- _Your task_: Lay out the listing below as a Markdown table with two columns, Row and Line, numbering each line and skipping blank ones. Leave the pictures out of the table.

++++++++++++++++++++

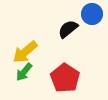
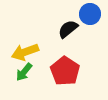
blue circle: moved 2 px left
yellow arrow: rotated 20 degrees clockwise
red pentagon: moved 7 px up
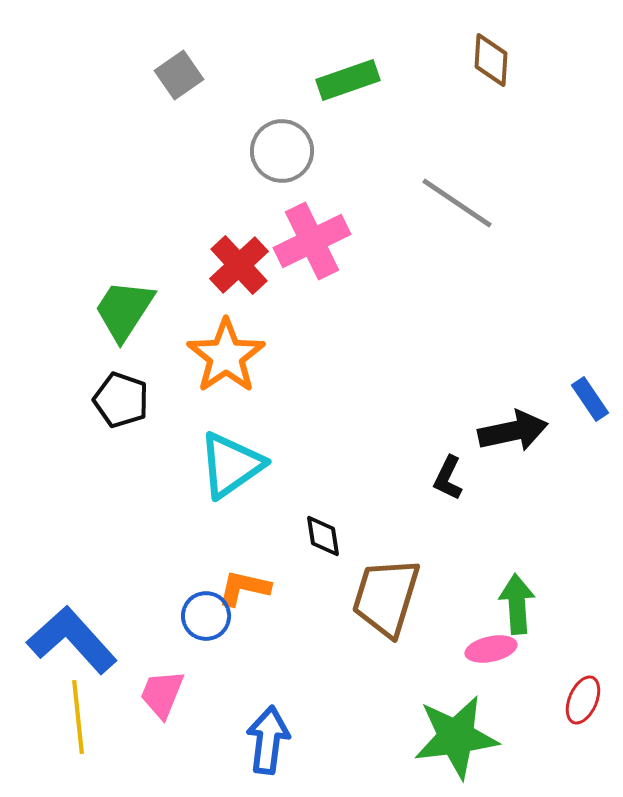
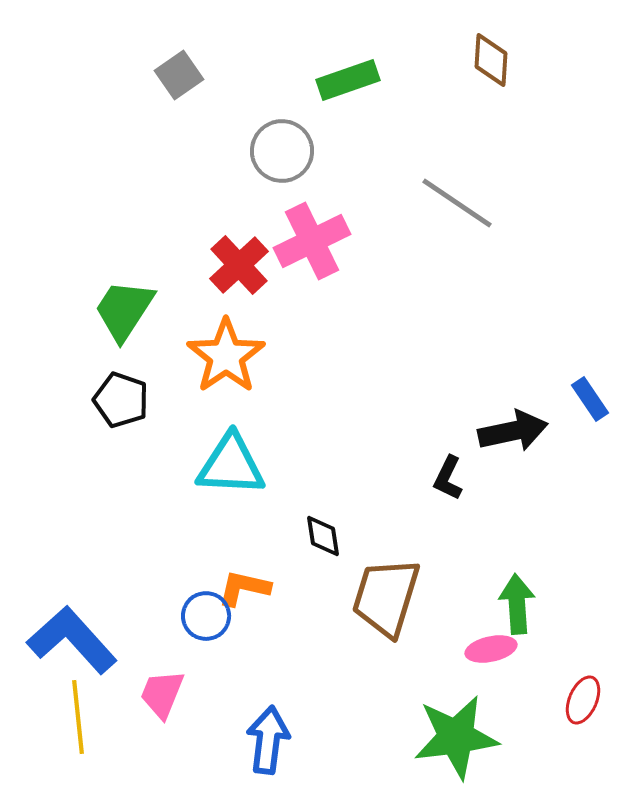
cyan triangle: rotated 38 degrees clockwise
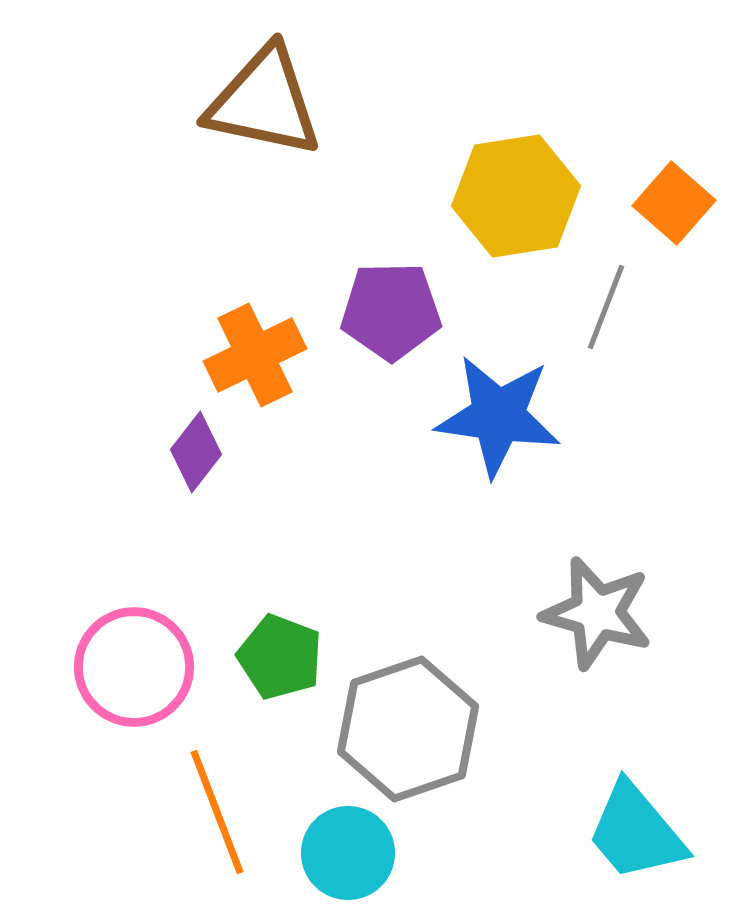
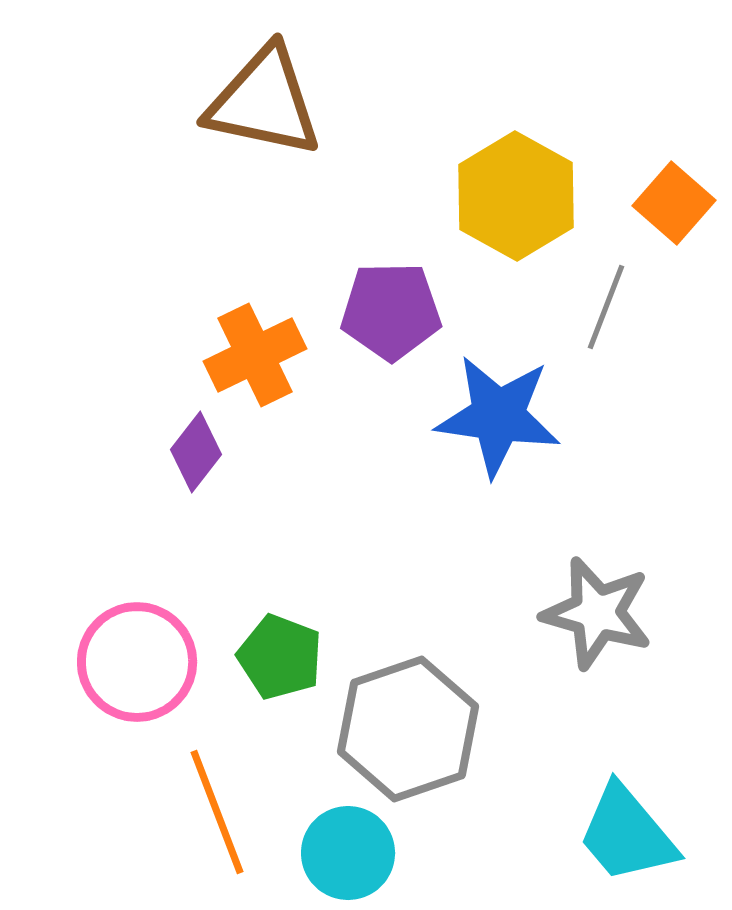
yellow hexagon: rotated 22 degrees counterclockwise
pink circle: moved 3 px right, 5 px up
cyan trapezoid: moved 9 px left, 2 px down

++++++++++++++++++++

- _Answer_:
| Row | Line |
|---|---|
| 1 | blue circle: moved 2 px left |
| 2 | yellow arrow: rotated 20 degrees clockwise |
| 3 | red pentagon: moved 7 px up |
| 4 | cyan triangle: rotated 38 degrees clockwise |
| 5 | yellow hexagon: rotated 22 degrees counterclockwise |
| 6 | pink circle: moved 3 px right, 5 px up |
| 7 | cyan trapezoid: moved 9 px left, 2 px down |